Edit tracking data
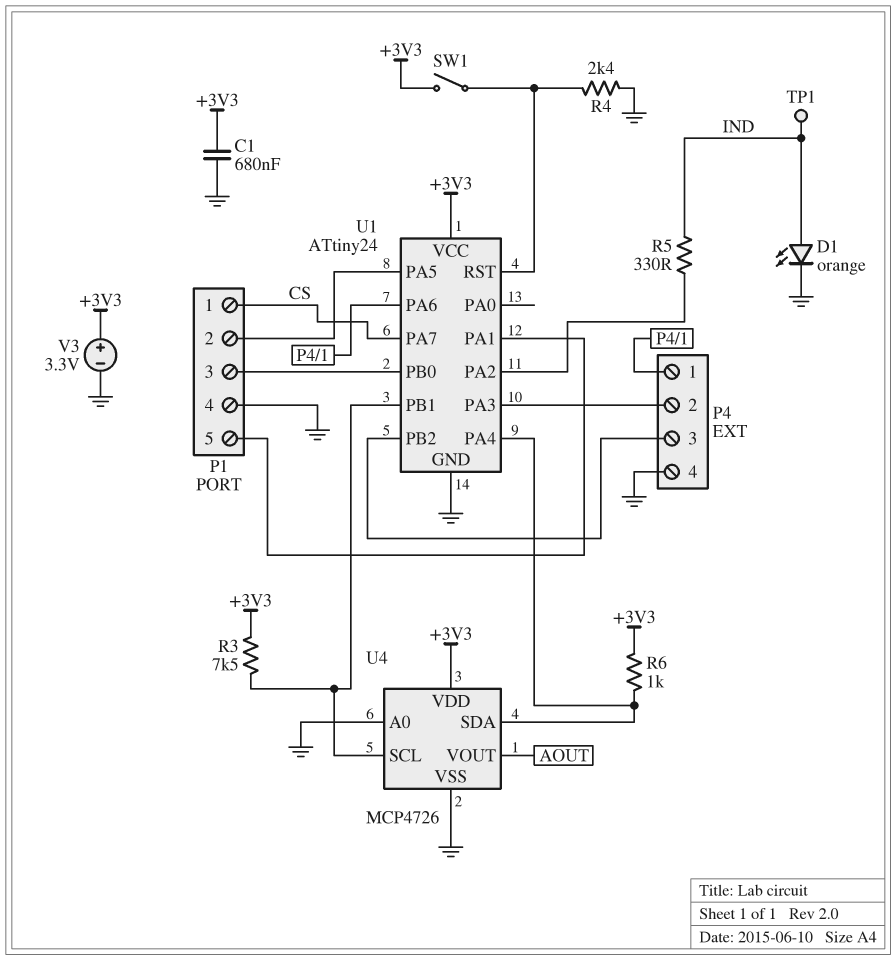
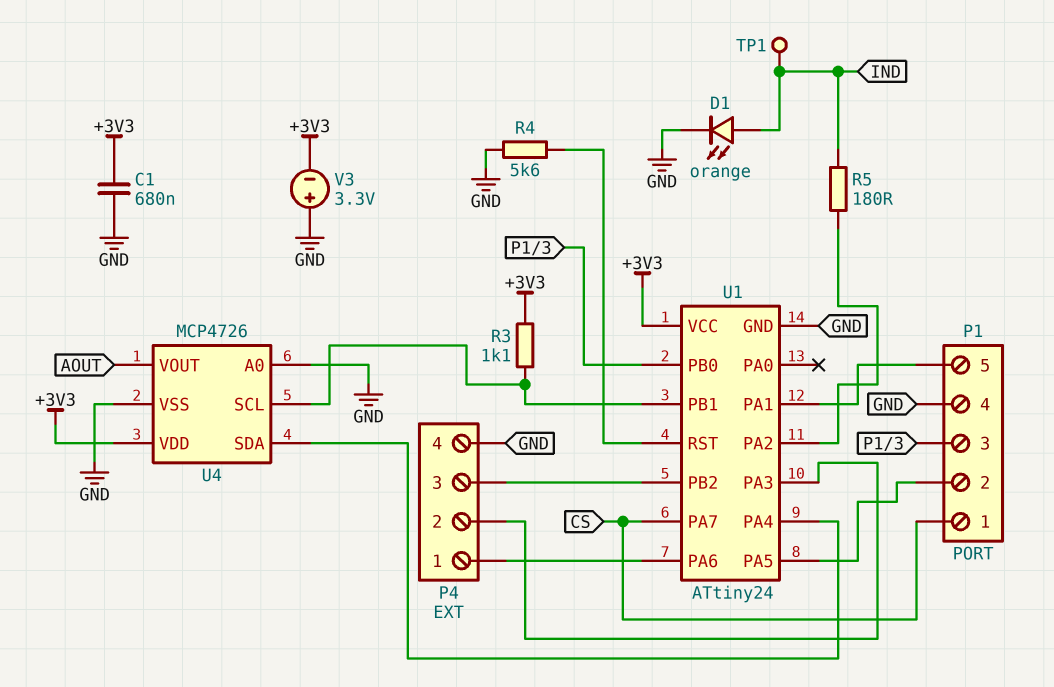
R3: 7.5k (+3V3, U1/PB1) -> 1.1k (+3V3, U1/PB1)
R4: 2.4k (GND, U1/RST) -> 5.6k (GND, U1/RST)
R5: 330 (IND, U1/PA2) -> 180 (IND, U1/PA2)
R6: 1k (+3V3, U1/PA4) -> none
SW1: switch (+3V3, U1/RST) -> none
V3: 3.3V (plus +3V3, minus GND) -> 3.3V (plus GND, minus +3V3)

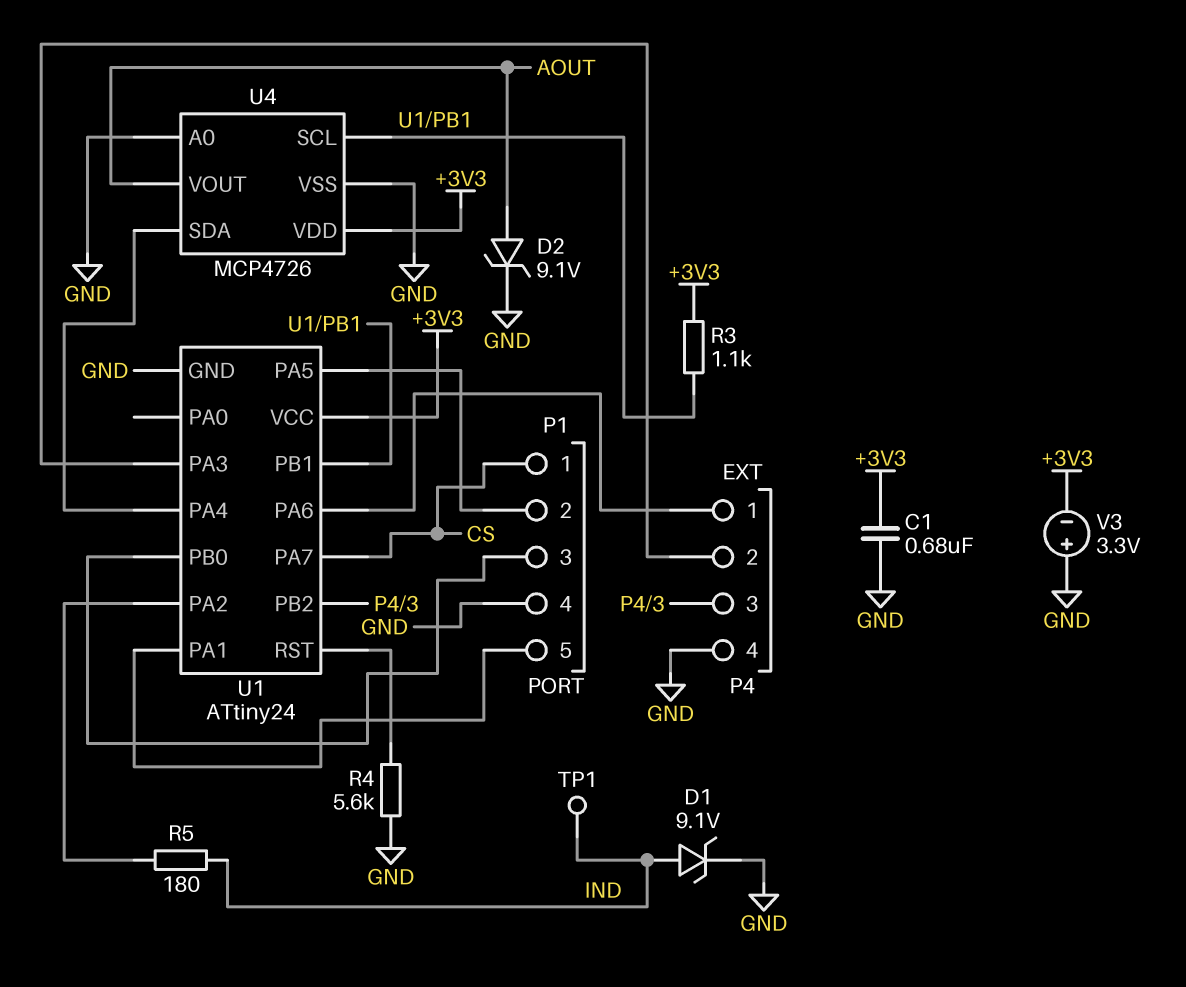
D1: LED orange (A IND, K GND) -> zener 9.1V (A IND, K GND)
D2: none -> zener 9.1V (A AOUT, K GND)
---
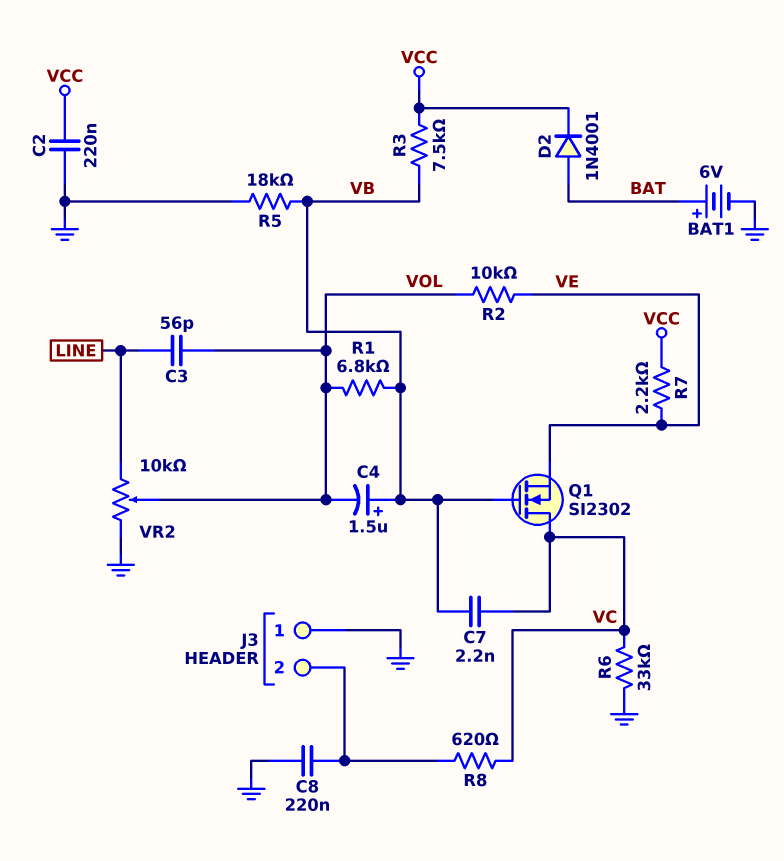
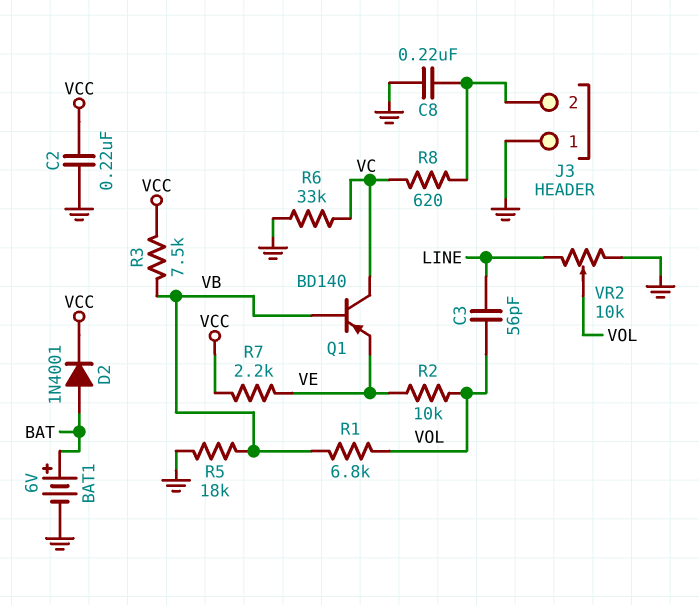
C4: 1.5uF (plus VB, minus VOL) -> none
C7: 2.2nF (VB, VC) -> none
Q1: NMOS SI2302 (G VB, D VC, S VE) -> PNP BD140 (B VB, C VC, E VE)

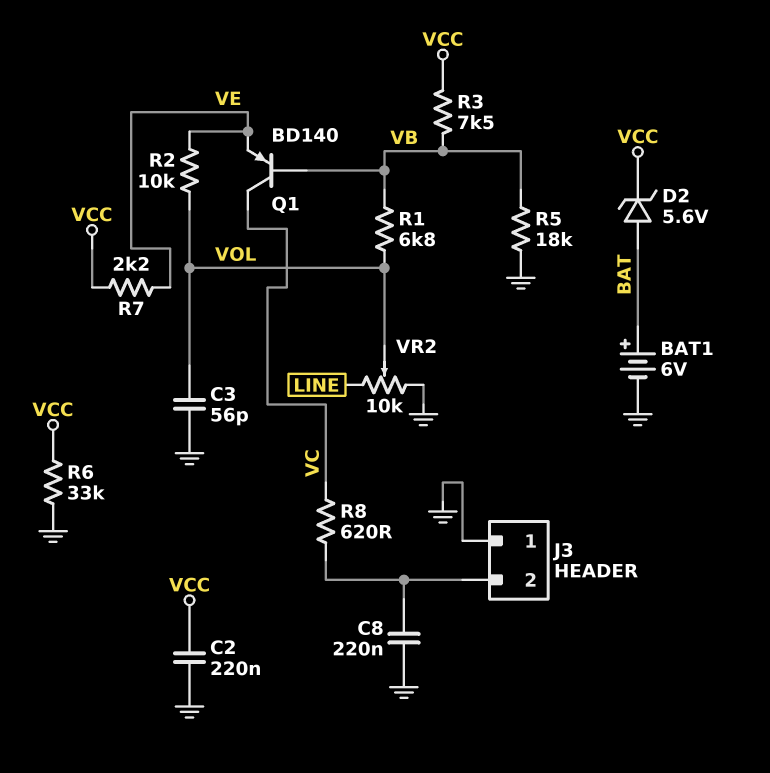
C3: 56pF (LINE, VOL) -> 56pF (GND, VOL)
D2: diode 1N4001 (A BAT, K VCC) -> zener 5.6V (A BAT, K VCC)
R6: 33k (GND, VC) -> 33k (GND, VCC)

■ Task ■
Where a line of the data holds the word "none", copy that line.

■ Written answer ■
R6: 1k (+3V3, U1/PA4) -> none
SW1: switch (+3V3, U1/RST) -> none
D2: none -> zener 9.1V (A AOUT, K GND)
C4: 1.5uF (plus VB, minus VOL) -> none
C7: 2.2nF (VB, VC) -> none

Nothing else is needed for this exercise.